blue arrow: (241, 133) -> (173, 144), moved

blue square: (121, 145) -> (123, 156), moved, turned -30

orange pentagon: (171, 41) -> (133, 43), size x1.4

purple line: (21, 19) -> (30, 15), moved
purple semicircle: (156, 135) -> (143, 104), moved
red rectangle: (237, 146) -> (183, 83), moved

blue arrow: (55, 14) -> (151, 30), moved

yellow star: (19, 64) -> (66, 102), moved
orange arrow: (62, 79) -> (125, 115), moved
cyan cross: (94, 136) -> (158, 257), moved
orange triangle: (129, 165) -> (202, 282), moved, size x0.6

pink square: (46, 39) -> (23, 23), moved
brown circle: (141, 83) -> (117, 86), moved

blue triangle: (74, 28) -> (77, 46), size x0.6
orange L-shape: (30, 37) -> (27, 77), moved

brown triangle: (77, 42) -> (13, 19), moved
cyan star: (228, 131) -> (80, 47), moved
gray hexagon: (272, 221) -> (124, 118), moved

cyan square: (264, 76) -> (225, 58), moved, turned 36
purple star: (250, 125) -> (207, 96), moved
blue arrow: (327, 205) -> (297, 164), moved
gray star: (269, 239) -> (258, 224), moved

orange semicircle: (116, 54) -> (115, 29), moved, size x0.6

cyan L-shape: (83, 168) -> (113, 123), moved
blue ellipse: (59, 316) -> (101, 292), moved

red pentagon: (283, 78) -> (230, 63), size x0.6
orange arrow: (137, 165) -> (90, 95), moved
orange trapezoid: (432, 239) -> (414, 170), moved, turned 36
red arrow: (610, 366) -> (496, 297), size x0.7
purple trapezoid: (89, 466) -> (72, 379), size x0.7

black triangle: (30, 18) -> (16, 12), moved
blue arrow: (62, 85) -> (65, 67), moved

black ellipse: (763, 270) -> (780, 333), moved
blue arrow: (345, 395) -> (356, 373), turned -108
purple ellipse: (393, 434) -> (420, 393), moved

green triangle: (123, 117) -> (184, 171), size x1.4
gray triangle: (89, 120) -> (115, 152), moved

* Work item:
Please give the listing again exactly, line for line.

* Response to this task:
blue arrow: (241, 133) -> (173, 144), moved

blue square: (121, 145) -> (123, 156), moved, turned -30

orange pentagon: (171, 41) -> (133, 43), size x1.4

purple line: (21, 19) -> (30, 15), moved
purple semicircle: (156, 135) -> (143, 104), moved
red rectangle: (237, 146) -> (183, 83), moved

blue arrow: (55, 14) -> (151, 30), moved

yellow star: (19, 64) -> (66, 102), moved
orange arrow: (62, 79) -> (125, 115), moved
cyan cross: (94, 136) -> (158, 257), moved
orange triangle: (129, 165) -> (202, 282), moved, size x0.6

pink square: (46, 39) -> (23, 23), moved
brown circle: (141, 83) -> (117, 86), moved

blue triangle: (74, 28) -> (77, 46), size x0.6
orange L-shape: (30, 37) -> (27, 77), moved

brown triangle: (77, 42) -> (13, 19), moved
cyan star: (228, 131) -> (80, 47), moved
gray hexagon: (272, 221) -> (124, 118), moved

cyan square: (264, 76) -> (225, 58), moved, turned 36
purple star: (250, 125) -> (207, 96), moved
blue arrow: (327, 205) -> (297, 164), moved
gray star: (269, 239) -> (258, 224), moved

orange semicircle: (116, 54) -> (115, 29), moved, size x0.6

cyan L-shape: (83, 168) -> (113, 123), moved
blue ellipse: (59, 316) -> (101, 292), moved

red pentagon: (283, 78) -> (230, 63), size x0.6
orange arrow: (137, 165) -> (90, 95), moved
orange trapezoid: (432, 239) -> (414, 170), moved, turned 36
red arrow: (610, 366) -> (496, 297), size x0.7
purple trapezoid: (89, 466) -> (72, 379), size x0.7

black triangle: (30, 18) -> (16, 12), moved
blue arrow: (62, 85) -> (65, 67), moved

black ellipse: (763, 270) -> (780, 333), moved
blue arrow: (345, 395) -> (356, 373), turned -108
purple ellipse: (393, 434) -> (420, 393), moved

green triangle: (123, 117) -> (184, 171), size x1.4
gray triangle: (89, 120) -> (115, 152), moved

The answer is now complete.